Please set out each line below exactly as it stands, without the images.

_Input data_:
+ + + +
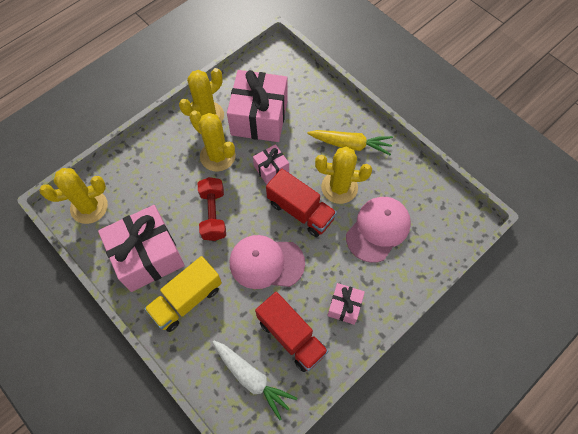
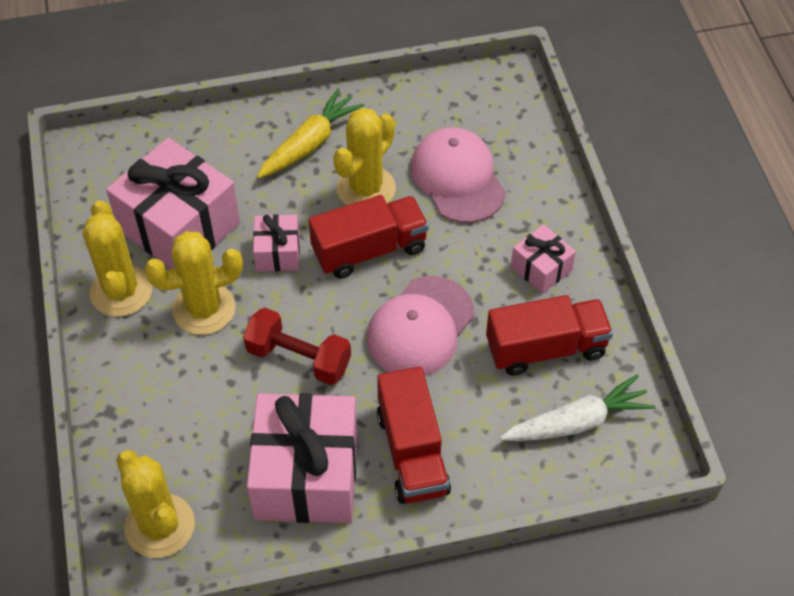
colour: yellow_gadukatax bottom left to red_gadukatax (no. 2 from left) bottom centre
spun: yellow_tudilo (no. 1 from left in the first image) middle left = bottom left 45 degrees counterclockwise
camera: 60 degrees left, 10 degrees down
+ + + +
_Answer for the task_:
colour: yellow_gadukatax bottom left to red_gadukatax (no. 2 from left) bottom centre
spun: yellow_tudilo (no. 1 from left in the first image) middle left = bottom left 45 degrees counterclockwise
camera: 60 degrees left, 10 degrees down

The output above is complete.